- Exercise
Please restate each entry below, word for word.

- Material for this exercise
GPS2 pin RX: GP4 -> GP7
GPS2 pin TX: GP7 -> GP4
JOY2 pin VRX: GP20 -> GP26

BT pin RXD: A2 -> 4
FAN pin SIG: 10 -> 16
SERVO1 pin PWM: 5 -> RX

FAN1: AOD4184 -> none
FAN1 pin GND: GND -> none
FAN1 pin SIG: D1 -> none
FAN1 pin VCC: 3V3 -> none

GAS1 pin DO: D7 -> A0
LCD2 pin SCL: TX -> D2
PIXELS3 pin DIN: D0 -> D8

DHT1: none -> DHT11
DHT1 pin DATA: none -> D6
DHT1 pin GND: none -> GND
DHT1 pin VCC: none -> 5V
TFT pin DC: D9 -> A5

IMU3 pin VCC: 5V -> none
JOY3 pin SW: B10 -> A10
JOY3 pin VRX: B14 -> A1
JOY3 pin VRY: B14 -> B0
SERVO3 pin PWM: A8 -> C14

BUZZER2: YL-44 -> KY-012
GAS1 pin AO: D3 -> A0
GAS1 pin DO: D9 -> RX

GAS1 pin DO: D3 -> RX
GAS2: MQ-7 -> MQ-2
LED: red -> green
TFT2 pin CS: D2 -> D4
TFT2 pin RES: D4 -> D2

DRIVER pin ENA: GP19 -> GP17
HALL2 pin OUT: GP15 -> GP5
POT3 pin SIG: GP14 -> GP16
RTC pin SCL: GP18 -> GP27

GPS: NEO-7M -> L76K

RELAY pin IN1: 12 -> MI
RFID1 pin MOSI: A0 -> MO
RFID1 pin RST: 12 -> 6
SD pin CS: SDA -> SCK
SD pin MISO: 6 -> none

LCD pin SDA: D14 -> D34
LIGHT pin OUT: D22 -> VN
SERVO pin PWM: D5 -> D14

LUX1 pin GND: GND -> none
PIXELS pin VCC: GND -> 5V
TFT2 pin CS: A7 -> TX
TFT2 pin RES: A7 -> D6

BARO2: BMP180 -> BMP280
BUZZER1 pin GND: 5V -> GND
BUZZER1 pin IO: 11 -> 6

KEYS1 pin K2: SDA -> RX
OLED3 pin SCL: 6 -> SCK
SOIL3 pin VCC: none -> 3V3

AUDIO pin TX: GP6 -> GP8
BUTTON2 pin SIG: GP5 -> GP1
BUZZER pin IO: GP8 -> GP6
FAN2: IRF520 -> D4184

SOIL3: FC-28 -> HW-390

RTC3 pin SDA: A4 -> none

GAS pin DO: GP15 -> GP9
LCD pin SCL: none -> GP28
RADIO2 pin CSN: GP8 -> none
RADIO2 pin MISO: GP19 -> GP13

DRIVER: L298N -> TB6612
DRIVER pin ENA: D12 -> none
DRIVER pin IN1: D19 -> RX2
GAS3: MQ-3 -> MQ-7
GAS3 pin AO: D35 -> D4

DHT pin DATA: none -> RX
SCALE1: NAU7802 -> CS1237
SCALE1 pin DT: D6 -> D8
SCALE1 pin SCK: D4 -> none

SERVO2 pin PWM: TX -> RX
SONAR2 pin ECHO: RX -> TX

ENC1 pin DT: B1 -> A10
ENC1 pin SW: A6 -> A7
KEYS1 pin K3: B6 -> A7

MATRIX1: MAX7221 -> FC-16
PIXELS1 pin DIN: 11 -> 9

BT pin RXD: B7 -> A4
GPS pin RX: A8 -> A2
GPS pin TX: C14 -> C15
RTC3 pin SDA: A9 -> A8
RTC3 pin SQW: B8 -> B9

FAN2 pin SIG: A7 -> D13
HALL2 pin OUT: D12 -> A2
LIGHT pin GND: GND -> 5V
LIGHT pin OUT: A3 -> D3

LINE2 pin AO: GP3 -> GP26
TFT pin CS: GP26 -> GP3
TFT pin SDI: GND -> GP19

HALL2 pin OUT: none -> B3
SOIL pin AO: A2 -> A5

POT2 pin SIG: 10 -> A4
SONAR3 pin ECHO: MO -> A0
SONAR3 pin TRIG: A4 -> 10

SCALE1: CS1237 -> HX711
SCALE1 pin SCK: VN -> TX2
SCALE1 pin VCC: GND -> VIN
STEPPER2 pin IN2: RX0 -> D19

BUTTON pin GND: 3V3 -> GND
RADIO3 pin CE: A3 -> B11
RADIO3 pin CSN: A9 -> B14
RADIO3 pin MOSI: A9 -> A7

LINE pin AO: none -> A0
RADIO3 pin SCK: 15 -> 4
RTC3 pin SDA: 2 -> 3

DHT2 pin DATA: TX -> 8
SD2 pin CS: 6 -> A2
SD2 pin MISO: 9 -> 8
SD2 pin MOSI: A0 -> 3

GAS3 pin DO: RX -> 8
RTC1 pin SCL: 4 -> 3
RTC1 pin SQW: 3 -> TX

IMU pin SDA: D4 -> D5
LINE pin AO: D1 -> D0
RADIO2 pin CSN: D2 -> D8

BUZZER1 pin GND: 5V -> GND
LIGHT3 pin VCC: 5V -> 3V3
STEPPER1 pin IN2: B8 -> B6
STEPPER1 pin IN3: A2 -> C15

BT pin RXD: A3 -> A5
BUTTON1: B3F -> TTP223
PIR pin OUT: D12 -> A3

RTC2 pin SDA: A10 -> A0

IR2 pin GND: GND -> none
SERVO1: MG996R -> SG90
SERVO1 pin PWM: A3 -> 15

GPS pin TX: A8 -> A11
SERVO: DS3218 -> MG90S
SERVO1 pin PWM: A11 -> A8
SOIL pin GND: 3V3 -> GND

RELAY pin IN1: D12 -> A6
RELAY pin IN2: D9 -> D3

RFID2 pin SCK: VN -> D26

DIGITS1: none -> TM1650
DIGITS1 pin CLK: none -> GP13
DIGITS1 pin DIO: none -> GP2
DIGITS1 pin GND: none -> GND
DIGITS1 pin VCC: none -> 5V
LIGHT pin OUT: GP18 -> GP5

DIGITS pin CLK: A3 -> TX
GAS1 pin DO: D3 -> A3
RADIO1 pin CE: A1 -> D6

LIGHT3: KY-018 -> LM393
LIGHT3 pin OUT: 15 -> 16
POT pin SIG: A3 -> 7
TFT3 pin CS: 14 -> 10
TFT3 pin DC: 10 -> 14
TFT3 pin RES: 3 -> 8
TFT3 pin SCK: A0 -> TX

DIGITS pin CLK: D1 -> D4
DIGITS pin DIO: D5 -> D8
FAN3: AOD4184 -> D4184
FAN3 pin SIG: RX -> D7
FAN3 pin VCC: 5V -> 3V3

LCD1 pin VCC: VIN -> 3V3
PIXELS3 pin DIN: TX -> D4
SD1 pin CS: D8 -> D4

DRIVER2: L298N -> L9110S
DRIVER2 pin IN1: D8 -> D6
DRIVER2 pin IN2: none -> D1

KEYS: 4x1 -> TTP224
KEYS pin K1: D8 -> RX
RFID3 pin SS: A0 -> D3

- Task response
GPS2 pin RX: GP4 -> GP7
GPS2 pin TX: GP7 -> GP4
JOY2 pin VRX: GP20 -> GP26

BT pin RXD: A2 -> 4
FAN pin SIG: 10 -> 16
SERVO1 pin PWM: 5 -> RX

FAN1: AOD4184 -> none
FAN1 pin GND: GND -> none
FAN1 pin SIG: D1 -> none
FAN1 pin VCC: 3V3 -> none

GAS1 pin DO: D7 -> A0
LCD2 pin SCL: TX -> D2
PIXELS3 pin DIN: D0 -> D8

DHT1: none -> DHT11
DHT1 pin DATA: none -> D6
DHT1 pin GND: none -> GND
DHT1 pin VCC: none -> 5V
TFT pin DC: D9 -> A5

IMU3 pin VCC: 5V -> none
JOY3 pin SW: B10 -> A10
JOY3 pin VRX: B14 -> A1
JOY3 pin VRY: B14 -> B0
SERVO3 pin PWM: A8 -> C14

BUZZER2: YL-44 -> KY-012
GAS1 pin AO: D3 -> A0
GAS1 pin DO: D9 -> RX

GAS1 pin DO: D3 -> RX
GAS2: MQ-7 -> MQ-2
LED: red -> green
TFT2 pin CS: D2 -> D4
TFT2 pin RES: D4 -> D2

DRIVER pin ENA: GP19 -> GP17
HALL2 pin OUT: GP15 -> GP5
POT3 pin SIG: GP14 -> GP16
RTC pin SCL: GP18 -> GP27

GPS: NEO-7M -> L76K

RELAY pin IN1: 12 -> MI
RFID1 pin MOSI: A0 -> MO
RFID1 pin RST: 12 -> 6
SD pin CS: SDA -> SCK
SD pin MISO: 6 -> none

LCD pin SDA: D14 -> D34
LIGHT pin OUT: D22 -> VN
SERVO pin PWM: D5 -> D14

LUX1 pin GND: GND -> none
PIXELS pin VCC: GND -> 5V
TFT2 pin CS: A7 -> TX
TFT2 pin RES: A7 -> D6

BARO2: BMP180 -> BMP280
BUZZER1 pin GND: 5V -> GND
BUZZER1 pin IO: 11 -> 6

KEYS1 pin K2: SDA -> RX
OLED3 pin SCL: 6 -> SCK
SOIL3 pin VCC: none -> 3V3

AUDIO pin TX: GP6 -> GP8
BUTTON2 pin SIG: GP5 -> GP1
BUZZER pin IO: GP8 -> GP6
FAN2: IRF520 -> D4184

SOIL3: FC-28 -> HW-390

RTC3 pin SDA: A4 -> none

GAS pin DO: GP15 -> GP9
LCD pin SCL: none -> GP28
RADIO2 pin CSN: GP8 -> none
RADIO2 pin MISO: GP19 -> GP13

DRIVER: L298N -> TB6612
DRIVER pin ENA: D12 -> none
DRIVER pin IN1: D19 -> RX2
GAS3: MQ-3 -> MQ-7
GAS3 pin AO: D35 -> D4

DHT pin DATA: none -> RX
SCALE1: NAU7802 -> CS1237
SCALE1 pin DT: D6 -> D8
SCALE1 pin SCK: D4 -> none

SERVO2 pin PWM: TX -> RX
SONAR2 pin ECHO: RX -> TX

ENC1 pin DT: B1 -> A10
ENC1 pin SW: A6 -> A7
KEYS1 pin K3: B6 -> A7

MATRIX1: MAX7221 -> FC-16
PIXELS1 pin DIN: 11 -> 9

BT pin RXD: B7 -> A4
GPS pin RX: A8 -> A2
GPS pin TX: C14 -> C15
RTC3 pin SDA: A9 -> A8
RTC3 pin SQW: B8 -> B9

FAN2 pin SIG: A7 -> D13
HALL2 pin OUT: D12 -> A2
LIGHT pin GND: GND -> 5V
LIGHT pin OUT: A3 -> D3

LINE2 pin AO: GP3 -> GP26
TFT pin CS: GP26 -> GP3
TFT pin SDI: GND -> GP19

HALL2 pin OUT: none -> B3
SOIL pin AO: A2 -> A5

POT2 pin SIG: 10 -> A4
SONAR3 pin ECHO: MO -> A0
SONAR3 pin TRIG: A4 -> 10

SCALE1: CS1237 -> HX711
SCALE1 pin SCK: VN -> TX2
SCALE1 pin VCC: GND -> VIN
STEPPER2 pin IN2: RX0 -> D19

BUTTON pin GND: 3V3 -> GND
RADIO3 pin CE: A3 -> B11
RADIO3 pin CSN: A9 -> B14
RADIO3 pin MOSI: A9 -> A7

LINE pin AO: none -> A0
RADIO3 pin SCK: 15 -> 4
RTC3 pin SDA: 2 -> 3

DHT2 pin DATA: TX -> 8
SD2 pin CS: 6 -> A2
SD2 pin MISO: 9 -> 8
SD2 pin MOSI: A0 -> 3

GAS3 pin DO: RX -> 8
RTC1 pin SCL: 4 -> 3
RTC1 pin SQW: 3 -> TX

IMU pin SDA: D4 -> D5
LINE pin AO: D1 -> D0
RADIO2 pin CSN: D2 -> D8

BUZZER1 pin GND: 5V -> GND
LIGHT3 pin VCC: 5V -> 3V3
STEPPER1 pin IN2: B8 -> B6
STEPPER1 pin IN3: A2 -> C15

BT pin RXD: A3 -> A5
BUTTON1: B3F -> TTP223
PIR pin OUT: D12 -> A3

RTC2 pin SDA: A10 -> A0

IR2 pin GND: GND -> none
SERVO1: MG996R -> SG90
SERVO1 pin PWM: A3 -> 15

GPS pin TX: A8 -> A11
SERVO: DS3218 -> MG90S
SERVO1 pin PWM: A11 -> A8
SOIL pin GND: 3V3 -> GND

RELAY pin IN1: D12 -> A6
RELAY pin IN2: D9 -> D3

RFID2 pin SCK: VN -> D26

DIGITS1: none -> TM1650
DIGITS1 pin CLK: none -> GP13
DIGITS1 pin DIO: none -> GP2
DIGITS1 pin GND: none -> GND
DIGITS1 pin VCC: none -> 5V
LIGHT pin OUT: GP18 -> GP5

DIGITS pin CLK: A3 -> TX
GAS1 pin DO: D3 -> A3
RADIO1 pin CE: A1 -> D6

LIGHT3: KY-018 -> LM393
LIGHT3 pin OUT: 15 -> 16
POT pin SIG: A3 -> 7
TFT3 pin CS: 14 -> 10
TFT3 pin DC: 10 -> 14
TFT3 pin RES: 3 -> 8
TFT3 pin SCK: A0 -> TX

DIGITS pin CLK: D1 -> D4
DIGITS pin DIO: D5 -> D8
FAN3: AOD4184 -> D4184
FAN3 pin SIG: RX -> D7
FAN3 pin VCC: 5V -> 3V3

LCD1 pin VCC: VIN -> 3V3
PIXELS3 pin DIN: TX -> D4
SD1 pin CS: D8 -> D4

DRIVER2: L298N -> L9110S
DRIVER2 pin IN1: D8 -> D6
DRIVER2 pin IN2: none -> D1

KEYS: 4x1 -> TTP224
KEYS pin K1: D8 -> RX
RFID3 pin SS: A0 -> D3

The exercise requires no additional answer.